GIVEN DATA:
** BEGIN **

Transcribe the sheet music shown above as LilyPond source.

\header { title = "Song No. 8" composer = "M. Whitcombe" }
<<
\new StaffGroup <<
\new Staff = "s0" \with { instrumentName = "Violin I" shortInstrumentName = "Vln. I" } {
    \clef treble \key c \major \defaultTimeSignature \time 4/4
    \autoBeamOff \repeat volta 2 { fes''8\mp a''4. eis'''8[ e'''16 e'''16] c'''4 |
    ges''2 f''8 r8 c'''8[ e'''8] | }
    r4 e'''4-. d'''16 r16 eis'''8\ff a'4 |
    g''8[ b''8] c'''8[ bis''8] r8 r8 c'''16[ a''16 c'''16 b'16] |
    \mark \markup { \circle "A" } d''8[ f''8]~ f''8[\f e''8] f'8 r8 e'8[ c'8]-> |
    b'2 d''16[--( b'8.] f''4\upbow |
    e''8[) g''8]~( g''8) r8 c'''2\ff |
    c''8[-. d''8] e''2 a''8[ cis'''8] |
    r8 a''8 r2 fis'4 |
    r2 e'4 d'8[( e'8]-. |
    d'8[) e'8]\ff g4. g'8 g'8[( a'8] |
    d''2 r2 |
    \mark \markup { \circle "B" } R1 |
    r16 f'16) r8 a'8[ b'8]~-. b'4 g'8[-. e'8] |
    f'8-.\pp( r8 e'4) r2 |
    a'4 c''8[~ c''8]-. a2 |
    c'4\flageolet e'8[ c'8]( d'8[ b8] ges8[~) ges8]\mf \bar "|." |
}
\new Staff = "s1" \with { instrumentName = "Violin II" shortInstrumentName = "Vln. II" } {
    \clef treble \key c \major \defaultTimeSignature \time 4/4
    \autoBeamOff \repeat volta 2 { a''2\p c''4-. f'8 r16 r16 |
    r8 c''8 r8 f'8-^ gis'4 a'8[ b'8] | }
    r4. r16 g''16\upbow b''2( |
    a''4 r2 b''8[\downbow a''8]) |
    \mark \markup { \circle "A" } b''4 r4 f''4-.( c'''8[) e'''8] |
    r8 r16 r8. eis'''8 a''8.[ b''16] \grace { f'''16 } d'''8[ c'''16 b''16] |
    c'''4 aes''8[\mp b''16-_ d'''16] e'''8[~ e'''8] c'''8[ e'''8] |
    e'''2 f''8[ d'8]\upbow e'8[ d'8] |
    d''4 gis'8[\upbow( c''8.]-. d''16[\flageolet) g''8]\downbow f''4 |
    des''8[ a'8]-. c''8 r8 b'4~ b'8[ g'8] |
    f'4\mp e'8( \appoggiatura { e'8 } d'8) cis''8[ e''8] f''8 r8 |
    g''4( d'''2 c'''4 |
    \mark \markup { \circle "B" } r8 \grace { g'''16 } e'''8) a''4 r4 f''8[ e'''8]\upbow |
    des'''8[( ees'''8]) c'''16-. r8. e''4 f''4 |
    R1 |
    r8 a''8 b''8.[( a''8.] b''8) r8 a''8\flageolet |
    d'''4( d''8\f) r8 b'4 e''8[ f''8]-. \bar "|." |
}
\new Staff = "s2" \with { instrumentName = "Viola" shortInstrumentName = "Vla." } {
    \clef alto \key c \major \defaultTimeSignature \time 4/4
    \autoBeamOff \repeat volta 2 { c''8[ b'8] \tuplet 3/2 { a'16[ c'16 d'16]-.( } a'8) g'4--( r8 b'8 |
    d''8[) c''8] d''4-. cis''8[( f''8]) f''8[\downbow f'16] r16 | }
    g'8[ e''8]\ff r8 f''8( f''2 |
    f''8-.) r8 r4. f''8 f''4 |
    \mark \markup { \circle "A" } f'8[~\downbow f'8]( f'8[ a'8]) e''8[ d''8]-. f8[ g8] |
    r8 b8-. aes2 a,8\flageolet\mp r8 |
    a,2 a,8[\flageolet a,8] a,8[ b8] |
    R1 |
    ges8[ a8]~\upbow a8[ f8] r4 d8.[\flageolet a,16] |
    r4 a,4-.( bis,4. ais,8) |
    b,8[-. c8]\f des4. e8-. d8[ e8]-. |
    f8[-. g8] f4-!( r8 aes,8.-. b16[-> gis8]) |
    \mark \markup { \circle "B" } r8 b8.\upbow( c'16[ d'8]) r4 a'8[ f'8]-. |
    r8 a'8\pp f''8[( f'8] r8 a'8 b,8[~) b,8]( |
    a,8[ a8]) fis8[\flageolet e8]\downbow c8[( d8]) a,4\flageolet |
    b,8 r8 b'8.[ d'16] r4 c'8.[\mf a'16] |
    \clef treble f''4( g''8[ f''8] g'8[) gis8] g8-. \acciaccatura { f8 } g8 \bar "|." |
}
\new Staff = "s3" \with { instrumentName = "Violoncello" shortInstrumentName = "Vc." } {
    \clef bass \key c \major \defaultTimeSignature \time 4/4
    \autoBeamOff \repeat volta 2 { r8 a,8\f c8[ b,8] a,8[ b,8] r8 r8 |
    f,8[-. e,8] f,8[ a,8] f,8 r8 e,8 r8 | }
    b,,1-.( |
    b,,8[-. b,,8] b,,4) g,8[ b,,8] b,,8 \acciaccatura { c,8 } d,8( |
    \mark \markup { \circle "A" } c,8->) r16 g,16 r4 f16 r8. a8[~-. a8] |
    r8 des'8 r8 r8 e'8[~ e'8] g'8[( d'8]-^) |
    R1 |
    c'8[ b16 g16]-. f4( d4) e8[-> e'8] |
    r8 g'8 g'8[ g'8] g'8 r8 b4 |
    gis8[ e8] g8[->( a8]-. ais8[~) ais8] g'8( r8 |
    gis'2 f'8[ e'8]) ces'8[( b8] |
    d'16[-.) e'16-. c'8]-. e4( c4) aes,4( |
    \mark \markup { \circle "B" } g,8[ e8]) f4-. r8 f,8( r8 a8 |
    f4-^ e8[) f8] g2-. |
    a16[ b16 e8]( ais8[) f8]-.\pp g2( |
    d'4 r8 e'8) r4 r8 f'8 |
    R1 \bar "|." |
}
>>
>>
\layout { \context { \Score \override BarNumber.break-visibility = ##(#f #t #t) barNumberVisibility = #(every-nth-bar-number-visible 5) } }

** END **

GIVEN TASK: Collect every line of the records above that contains the string "with", and list them.

REPLY TO THE TASK:
\new Staff = "s0" \with { instrumentName = "Violin I" shortInstrumentName = "Vln. I" } {
\new Staff = "s1" \with { instrumentName = "Violin II" shortInstrumentName = "Vln. II" } {
\new Staff = "s2" \with { instrumentName = "Viola" shortInstrumentName = "Vla." } {
\new Staff = "s3" \with { instrumentName = "Violoncello" shortInstrumentName = "Vc." } {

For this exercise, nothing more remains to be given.